_ACTION ITEM_
The reply should match the listing below character for character, except that no image is carried over.

_AVAILABLE DATA_
+ + + +

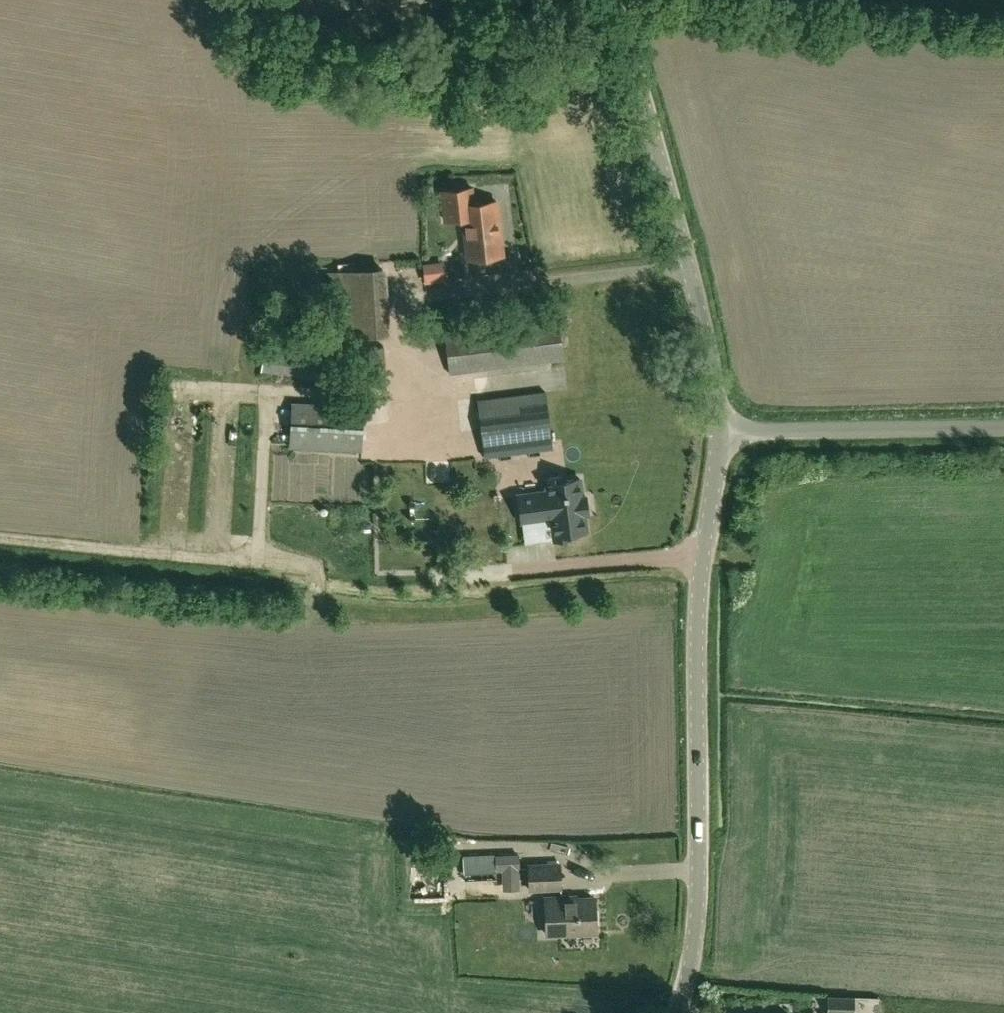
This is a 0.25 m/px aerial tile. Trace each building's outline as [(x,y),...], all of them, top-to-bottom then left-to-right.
[(320,20),(314,3),(313,0),(276,0),(281,15),(289,36),(317,26),(323,59),(374,49),(367,12),(423,0),(363,0),(365,12),(320,20)] [(468,257),(503,253),(497,200),(474,203),(472,187),(442,190),(445,219),(463,217),(468,257)] [(332,337),(391,333),(387,266),(328,271),(332,337)] [(450,373),(564,358),(559,318),(445,333),(450,373)] [(321,380),(325,351),(265,343),(261,372),(321,380)] [(355,381),(386,379),(384,344),(353,346),(355,381)] [(546,390),(478,399),(485,456),(553,447),(546,390)] [(432,529),(434,494),(419,493),(421,471),(425,401),(377,399),(375,430),(363,429),(364,406),(292,402),(290,446),(362,450),(362,444),(374,445),(373,469),(407,471),(405,493),(403,527),(432,529)] [(548,491),(518,495),(521,522),(551,518),(554,541),(571,539),(570,534),(587,532),(584,514),(588,513),(586,497),(582,497),(580,479),(563,481),(563,476),(546,478),(548,491)] [(463,855),(464,873),(496,871),(496,870),(502,870),(503,890),(520,890),(519,853),(495,853),(463,855)] [(528,891),(562,889),(561,860),(527,862),(528,891)] [(546,933),(596,931),(595,897),(562,898),(562,896),(545,896),(546,933)] [(827,1012),(854,1012),(854,997),(827,996),(827,1012)]
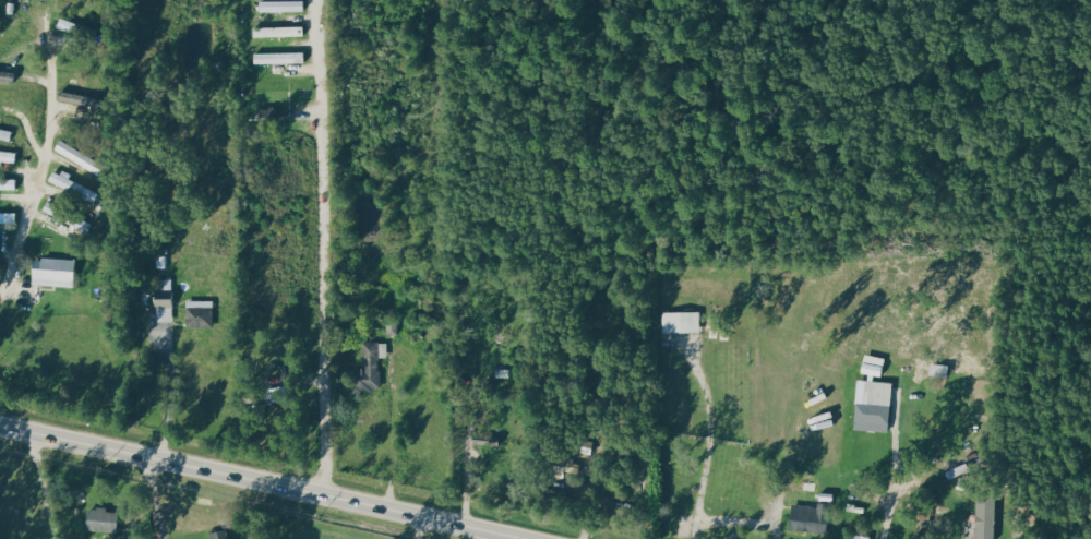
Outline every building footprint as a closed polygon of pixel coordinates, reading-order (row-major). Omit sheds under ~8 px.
[(266,1),(266,12),(311,11),(310,0),(297,0),(266,1)] [(309,36),(308,26),(256,27),(256,37),(309,36)] [(259,64),(310,63),(310,52),(259,53),(259,64)] [(21,73),(0,70),(0,81),(19,84),(21,73)] [(271,107),(269,121),(291,123),(292,110),(271,107)] [(0,128),(0,139),(14,142),(16,131),(0,128)] [(58,150),(103,176),(109,165),(64,139),(58,150)] [(21,162),(21,151),(0,150),(0,161),(21,162)] [(51,181),(99,203),(104,192),(56,170),(51,181)] [(0,179),(0,190),(21,190),(21,179),(0,179)] [(0,212),(0,223),(20,224),(20,213),(0,212)] [(39,286),(81,286),(82,259),(47,259),(47,268),(39,268),(39,286)] [(178,279),(161,280),(161,322),(178,322),(178,279)] [(218,328),(218,301),(191,301),(191,328),(218,328)] [(700,313),(663,312),(663,334),(699,334),(700,313)] [(391,342),(366,343),(367,371),(355,371),(355,394),(377,393),(377,387),(385,387),(384,358),(391,358),(391,342)] [(883,377),(885,358),(865,355),(863,374),(883,377)] [(856,421),(890,423),(892,382),(857,381),(856,421)] [(997,494),(977,495),(978,515),(974,515),(975,538),(997,538),(997,494)] [(788,531),(827,532),(828,503),(817,502),(817,507),(790,505),(788,531)] [(123,532),(124,512),(112,512),(112,509),(93,508),(92,531),(123,532)] [(230,529),(212,534),(214,538),(233,538),(230,529)]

+ + + +

_TASK OUTPUT_
This is a 0.25 m/px aerial tile. Trace each building's outline as [(x,y),...], all of them, top-to-bottom then left-to-right.
[(320,20),(314,3),(313,0),(276,0),(281,15),(289,36),(317,26),(323,59),(374,49),(367,12),(423,0),(363,0),(365,12),(320,20)] [(468,257),(503,253),(497,200),(474,203),(472,187),(442,190),(445,219),(463,217),(468,257)] [(332,337),(391,333),(387,266),(328,271),(332,337)] [(450,373),(564,358),(559,318),(445,333),(450,373)] [(321,380),(325,351),(265,343),(261,372),(321,380)] [(355,381),(386,379),(384,344),(353,346),(355,381)] [(546,390),(478,399),(485,456),(553,447),(546,390)] [(432,529),(434,494),(419,493),(421,471),(425,401),(377,399),(375,430),(363,429),(364,406),(292,402),(290,446),(362,450),(362,444),(374,445),(373,469),(407,471),(405,493),(403,527),(432,529)] [(548,491),(518,495),(521,522),(551,518),(554,541),(571,539),(570,534),(587,532),(584,514),(588,513),(586,497),(582,497),(580,479),(563,481),(563,476),(546,478),(548,491)] [(463,855),(464,873),(496,871),(496,870),(502,870),(503,890),(520,890),(519,853),(495,853),(463,855)] [(528,891),(562,889),(561,860),(527,862),(528,891)] [(546,933),(596,931),(595,897),(562,898),(562,896),(545,896),(546,933)] [(827,1012),(854,1012),(854,997),(827,996),(827,1012)]
Outline every building footprint as a closed polygon of pixel coordinates, reading-order (row-major). Omit sheds under ~8 px.
[(266,1),(266,12),(311,11),(310,0),(297,0),(266,1)] [(309,36),(308,26),(256,27),(256,37),(309,36)] [(259,64),(310,63),(310,52),(259,53),(259,64)] [(21,73),(0,70),(0,81),(19,84),(21,73)] [(271,107),(269,121),(291,123),(292,110),(271,107)] [(0,128),(0,139),(14,142),(16,131),(0,128)] [(58,150),(103,176),(109,165),(64,139),(58,150)] [(21,162),(21,151),(0,150),(0,161),(21,162)] [(51,181),(99,203),(104,192),(56,170),(51,181)] [(0,179),(0,190),(21,190),(21,179),(0,179)] [(0,212),(0,223),(20,224),(20,213),(0,212)] [(39,286),(81,286),(82,259),(47,259),(47,268),(39,268),(39,286)] [(178,279),(161,280),(161,322),(178,322),(178,279)] [(218,328),(218,301),(191,301),(191,328),(218,328)] [(700,313),(663,312),(663,334),(699,334),(700,313)] [(391,342),(366,343),(367,371),(355,371),(355,394),(377,393),(377,387),(385,387),(384,358),(391,358),(391,342)] [(883,377),(885,358),(865,355),(863,374),(883,377)] [(856,421),(890,423),(892,382),(857,381),(856,421)] [(997,494),(977,495),(978,515),(974,515),(975,538),(997,538),(997,494)] [(788,531),(827,532),(828,503),(817,502),(817,507),(790,505),(788,531)] [(123,532),(124,512),(112,512),(112,509),(93,508),(92,531),(123,532)] [(230,529),(212,534),(214,538),(233,538),(230,529)]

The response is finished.